DATA BLOCK:
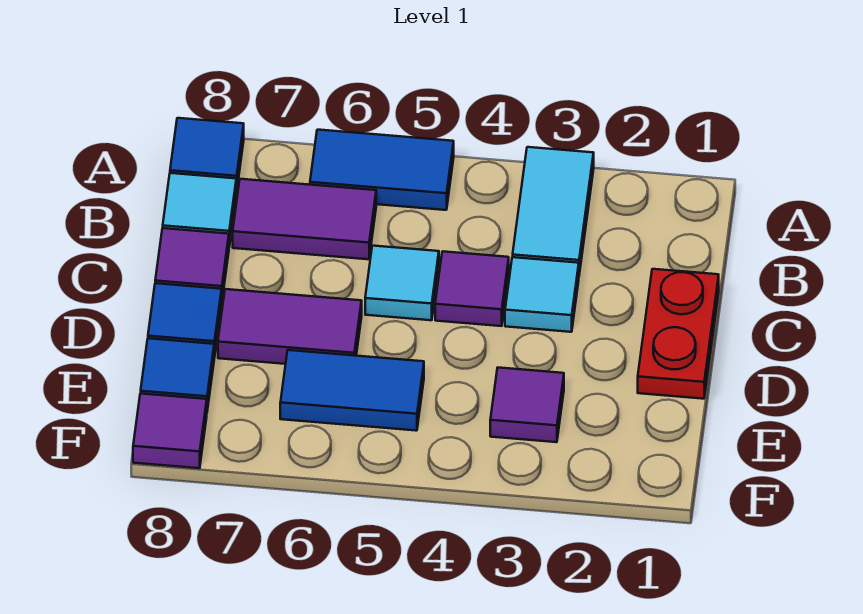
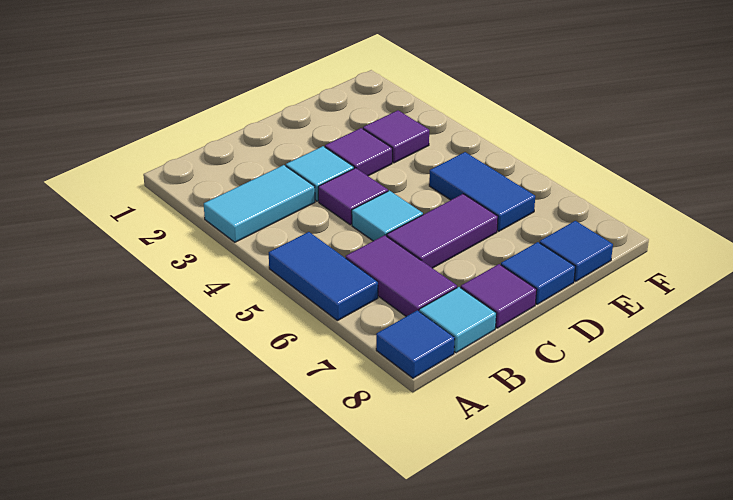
red plate C1:D1 level 1 -> none
purple tile D6:D7 level 1 -> purple tile C6:D6 level 1
purple tile F8 level 1 -> purple tile D3 level 1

WHAT NEEDS TO BE DONE:
The material above is to be set down exactly, with pictures removed.

TASK SOLUTION:
red plate C1:D1 level 1 -> none
purple tile D6:D7 level 1 -> purple tile C6:D6 level 1
purple tile F8 level 1 -> purple tile D3 level 1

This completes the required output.